** Opening Source data block **

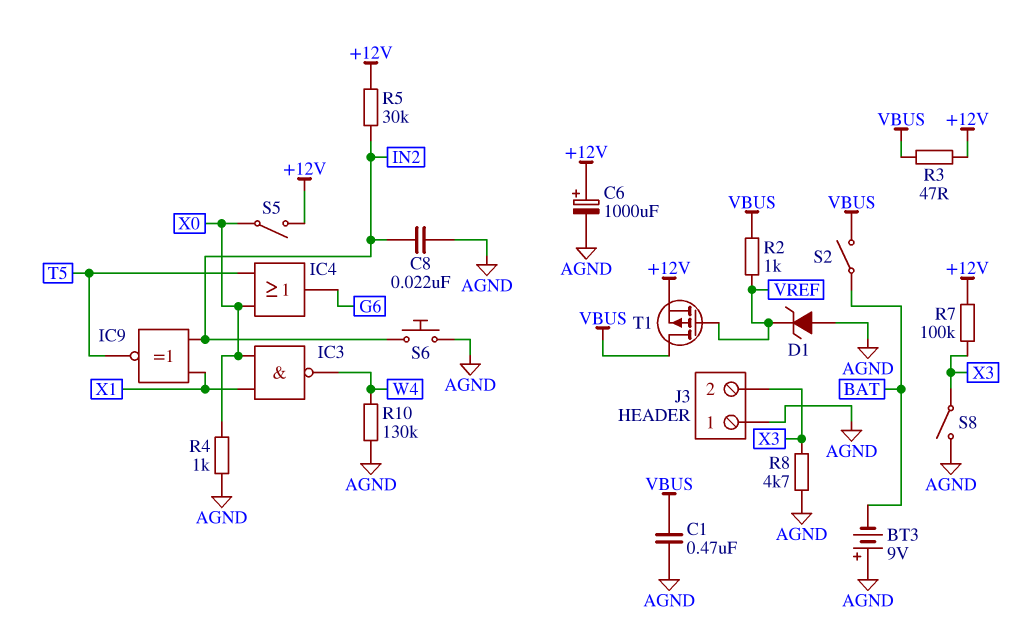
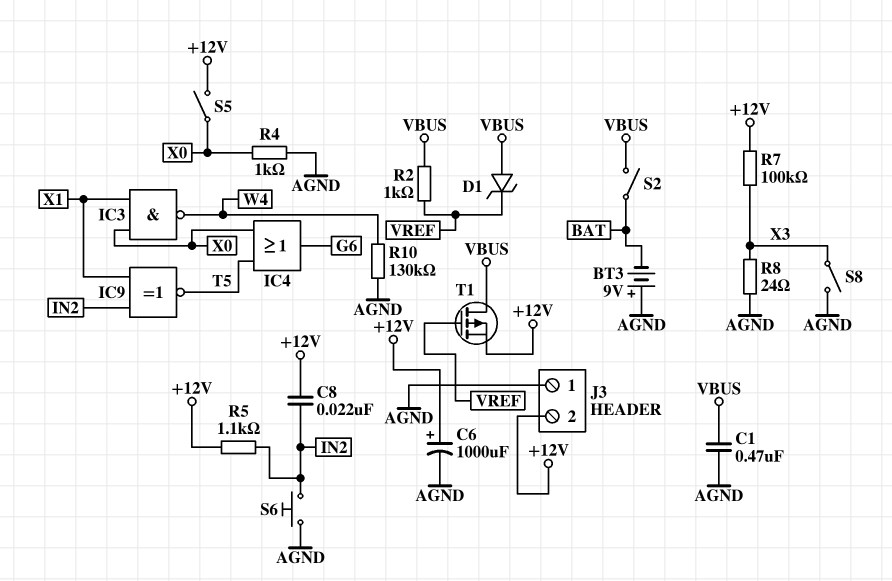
C8: 22nF (AGND, IN2) -> 22nF (+12V, IN2)
D1: zener (A AGND, K VREF) -> zener (A VBUS, K VREF)
J3 pin 2: X3 -> +12V
R3: 47 (+12V, VBUS) -> none
R5: 30k (+12V, IN2) -> 1.1k (+12V, IN2)
R8: 4.7k (AGND, X3) -> 24 (AGND, X3)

** Closing Source data block **

Your instructions: Write out, exactly as given, the line containing "R3: 47 (+12V, VBUS) -> none" and every line after it to the end of the records. Include nothing else.

Task result:
R3: 47 (+12V, VBUS) -> none
R5: 30k (+12V, IN2) -> 1.1k (+12V, IN2)
R8: 4.7k (AGND, X3) -> 24 (AGND, X3)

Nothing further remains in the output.